### TRY IT
Every line below that mentions the word "weiß" should be copied out.
(GIVEN DATA Opens)
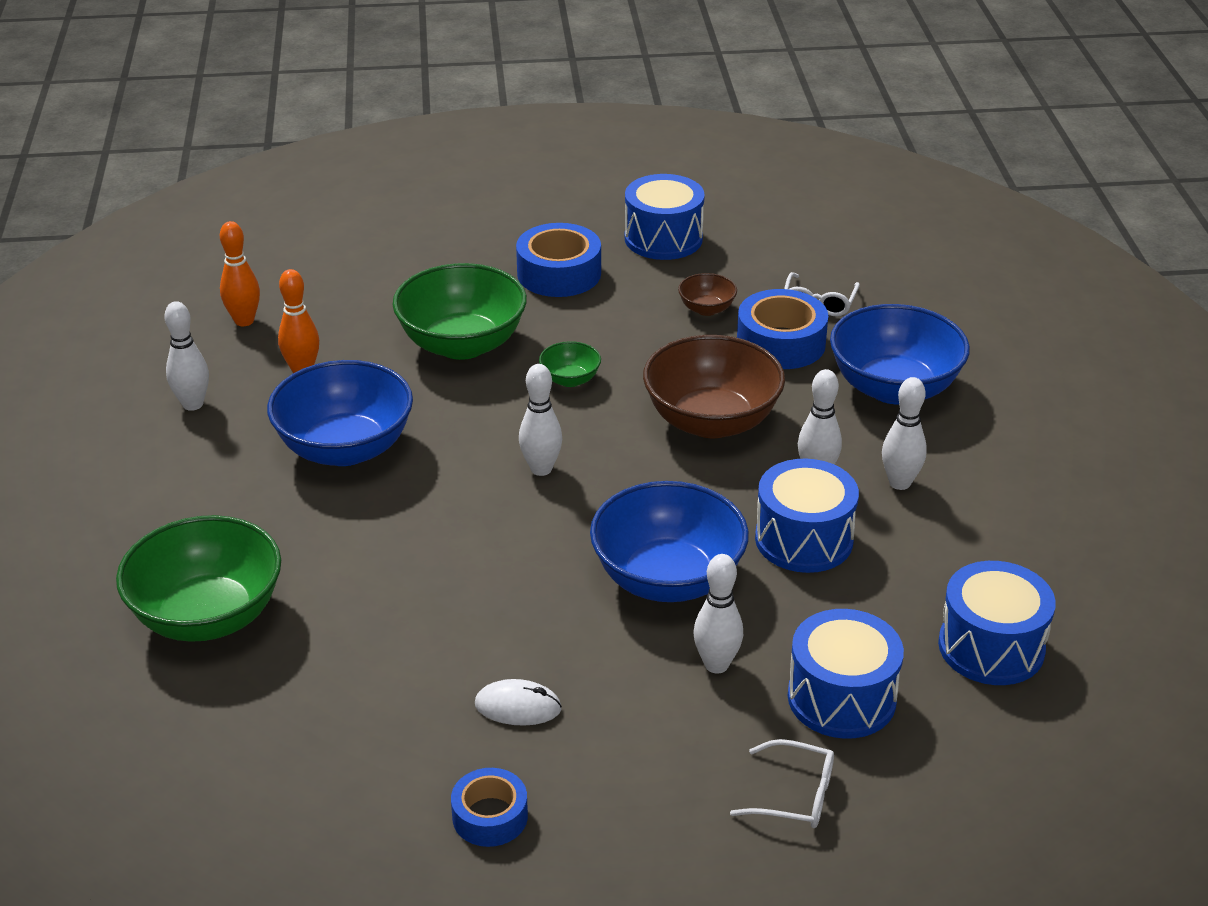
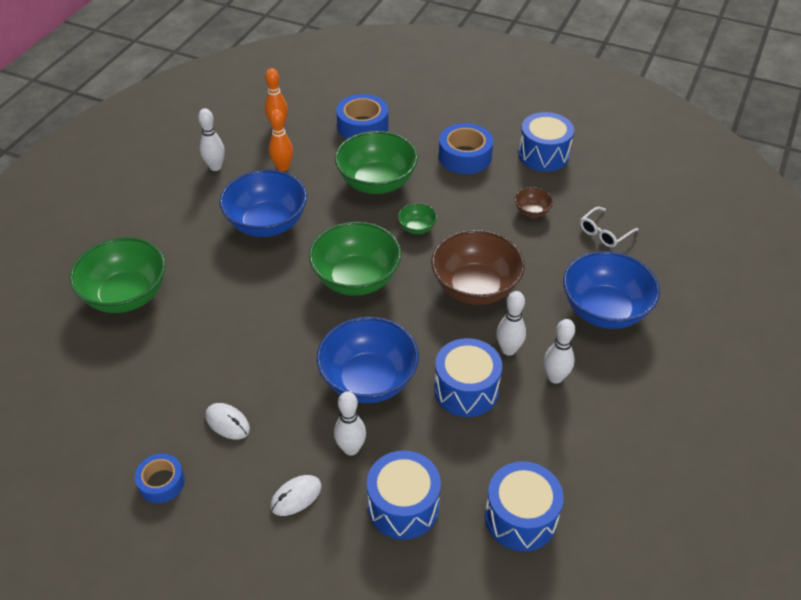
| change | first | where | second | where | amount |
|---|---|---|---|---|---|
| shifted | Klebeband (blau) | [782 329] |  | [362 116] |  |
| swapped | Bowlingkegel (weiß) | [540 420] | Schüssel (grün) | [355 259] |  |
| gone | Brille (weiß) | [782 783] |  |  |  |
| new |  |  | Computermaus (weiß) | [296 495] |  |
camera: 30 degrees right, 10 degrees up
(GIVEN DATA Closes)
### RESULT
| swapped | Bowlingkegel (weiß) | [540 420] | Schüssel (grün) | [355 259] |  |
| gone | Brille (weiß) | [782 783] |  |  |  |
| new |  |  | Computermaus (weiß) | [296 495] |  |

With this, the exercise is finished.